> **Collected data**
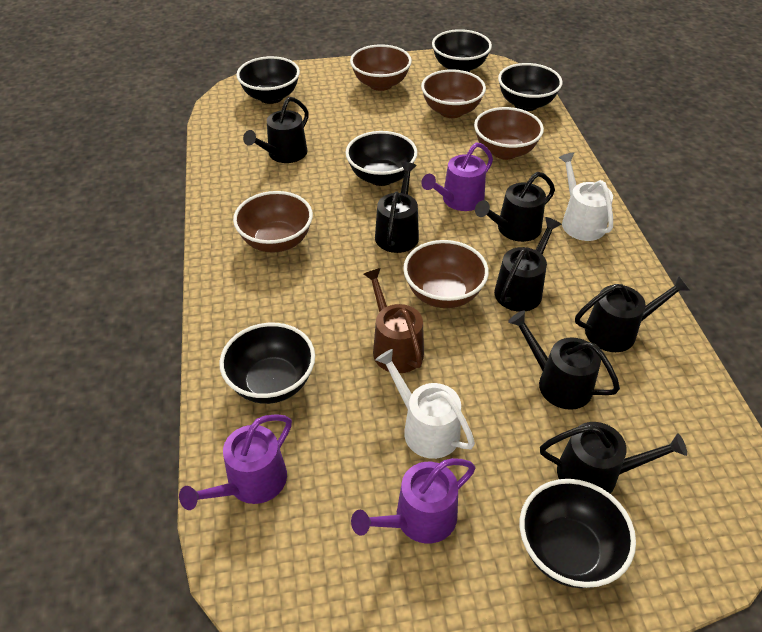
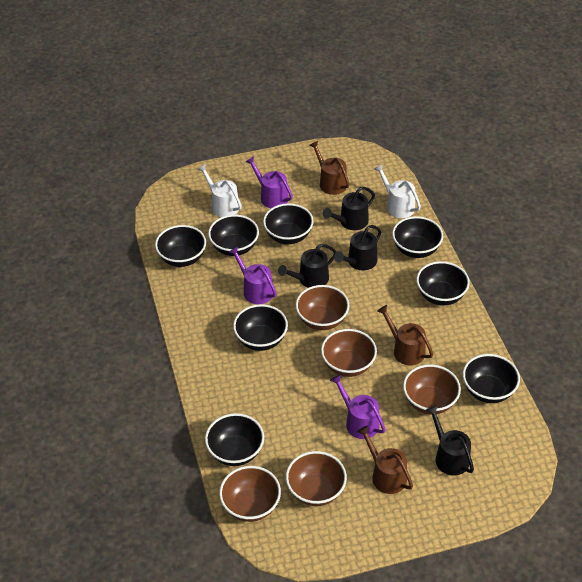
black bowl: 6 -> 8
black watering can: 7 -> 4
brown watering can: 1 -> 3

> **Work order**
Return the material in full, word for word, and skip the pictures.

> **Your solution**
black bowl: 6 -> 8
black watering can: 7 -> 4
brown watering can: 1 -> 3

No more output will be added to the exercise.